▶ Task directions
Going down the data below, set down exactly the line with "camera: 140 degrees left, 25 degrees down" and each line after it through the line with "(740, 332) = (248, 97): orange"; no other lines.

[Information shown — start]

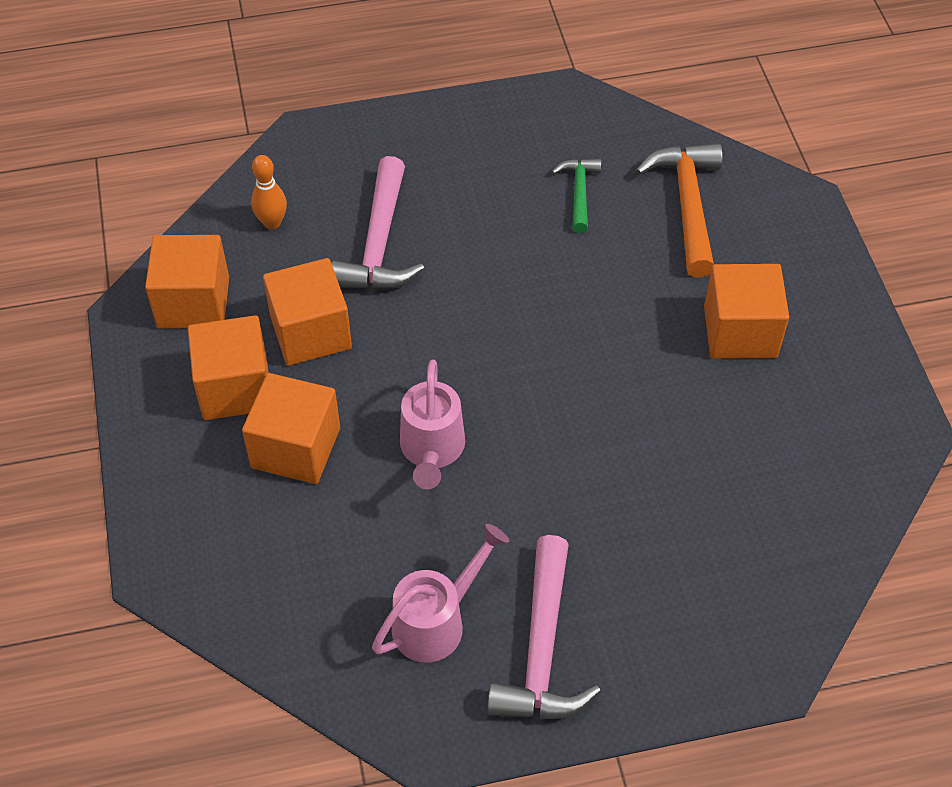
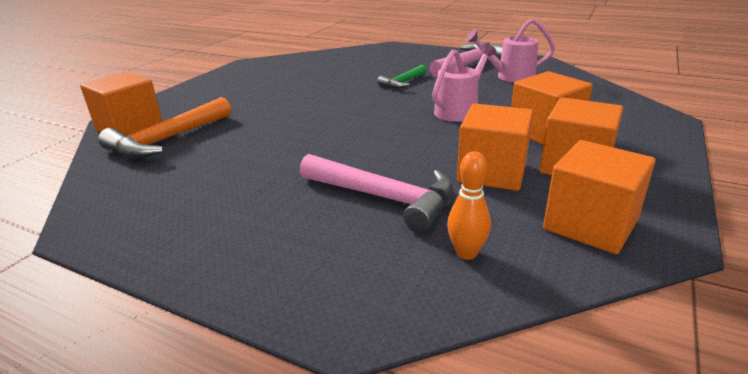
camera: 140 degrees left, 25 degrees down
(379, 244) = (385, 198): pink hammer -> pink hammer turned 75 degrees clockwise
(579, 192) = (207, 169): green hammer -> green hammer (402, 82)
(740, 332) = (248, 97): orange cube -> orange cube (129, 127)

[Information shown — finish]
[Information shown — start]

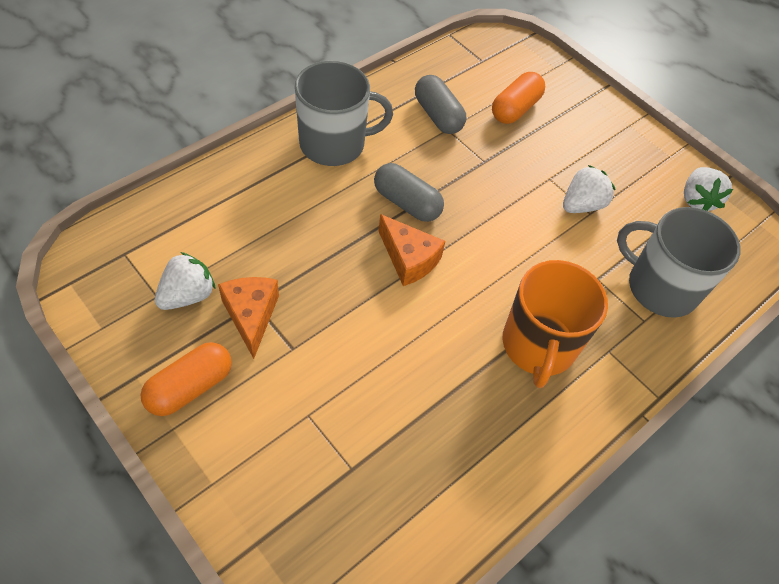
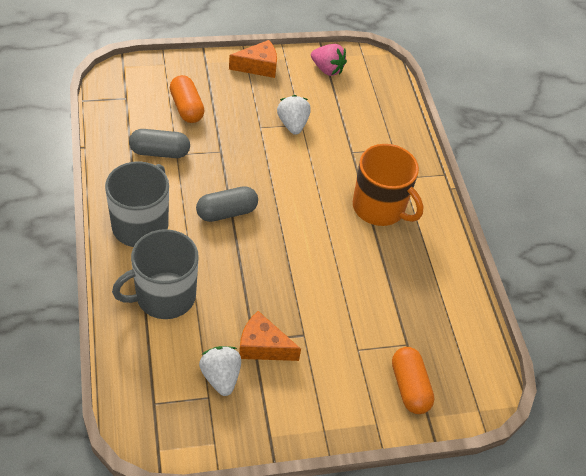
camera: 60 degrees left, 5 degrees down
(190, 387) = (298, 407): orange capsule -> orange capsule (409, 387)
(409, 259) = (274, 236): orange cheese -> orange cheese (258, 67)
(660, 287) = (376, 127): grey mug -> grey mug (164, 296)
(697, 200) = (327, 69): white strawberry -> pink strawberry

[Information shown — finish]
[Information shown — start]

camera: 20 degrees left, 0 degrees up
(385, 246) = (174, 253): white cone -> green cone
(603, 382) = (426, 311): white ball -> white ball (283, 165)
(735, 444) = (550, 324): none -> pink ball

[Information shown — finish]

▶ Task answer
camera: 140 degrees left, 25 degrees down
(379, 244) = (385, 198): pink hammer -> pink hammer turned 75 degrees clockwise
(579, 192) = (207, 169): green hammer -> green hammer (402, 82)
(740, 332) = (248, 97): orange cube -> orange cube (129, 127)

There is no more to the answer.